WORK INSTRUCTION
Please repeat the records word for word and skip the pictures.
** DATA LISTING follows **
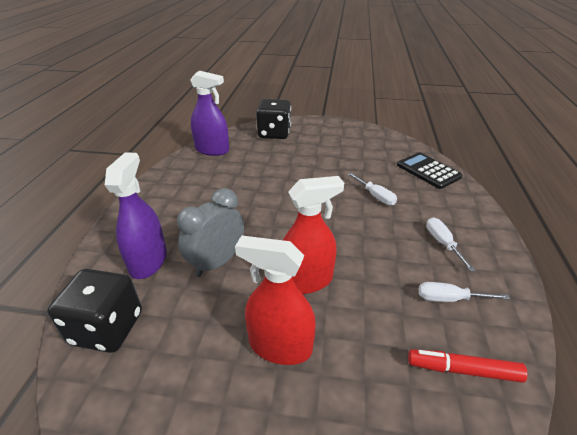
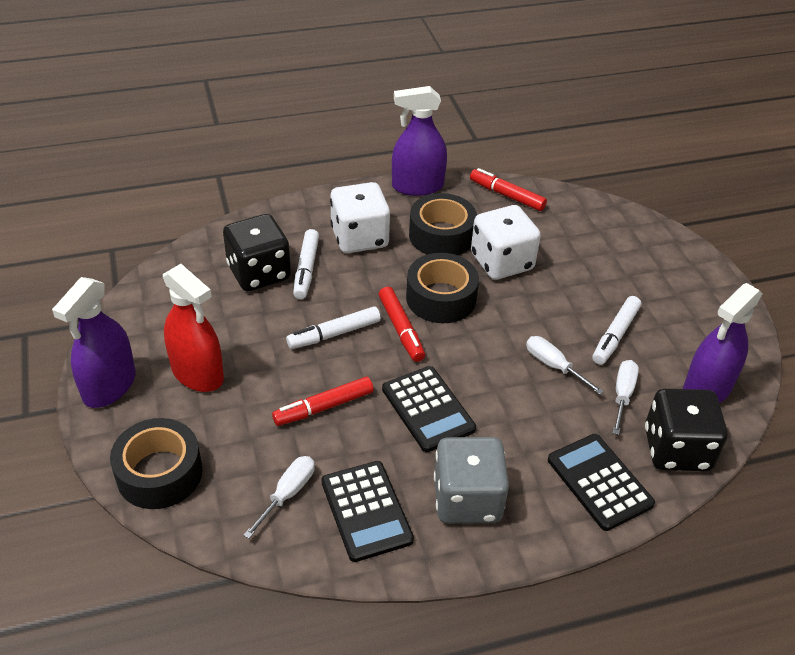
black calculator: [397,152,462,189] = 1 -> [322,461,414,562] [382,366,476,452] [548,434,655,531] = 3
black tape: none = 0 -> [110,418,203,509] [406,253,479,323] [409,193,477,255] = 3
grey clock: [177,188,244,277] = 1 -> none = 0
grey dice: none = 0 -> [434,437,509,524] = 1
purple spray bottle: [105,152,167,279] [190,71,229,156] = 2 -> [52,277,136,408] [392,86,447,196] [683,283,762,403] = 3
red marker: [408,349,528,383] = 1 -> [272,377,374,426] [379,287,425,362] [470,168,547,211] = 3
red spray bottle: [235,236,316,365] [283,176,344,294] = 2 -> [163,264,224,392] = 1
white dice: none = 0 -> [330,182,390,253] [471,205,541,280] = 2
white marker: none = 0 -> [286,306,381,349] [293,229,319,299] [592,296,641,365] = 3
** End of DATA LISTING **
SOLUTION FOR THIS PROBLEM
black calculator: [397,152,462,189] = 1 -> [322,461,414,562] [382,366,476,452] [548,434,655,531] = 3
black tape: none = 0 -> [110,418,203,509] [406,253,479,323] [409,193,477,255] = 3
grey clock: [177,188,244,277] = 1 -> none = 0
grey dice: none = 0 -> [434,437,509,524] = 1
purple spray bottle: [105,152,167,279] [190,71,229,156] = 2 -> [52,277,136,408] [392,86,447,196] [683,283,762,403] = 3
red marker: [408,349,528,383] = 1 -> [272,377,374,426] [379,287,425,362] [470,168,547,211] = 3
red spray bottle: [235,236,316,365] [283,176,344,294] = 2 -> [163,264,224,392] = 1
white dice: none = 0 -> [330,182,390,253] [471,205,541,280] = 2
white marker: none = 0 -> [286,306,381,349] [293,229,319,299] [592,296,641,365] = 3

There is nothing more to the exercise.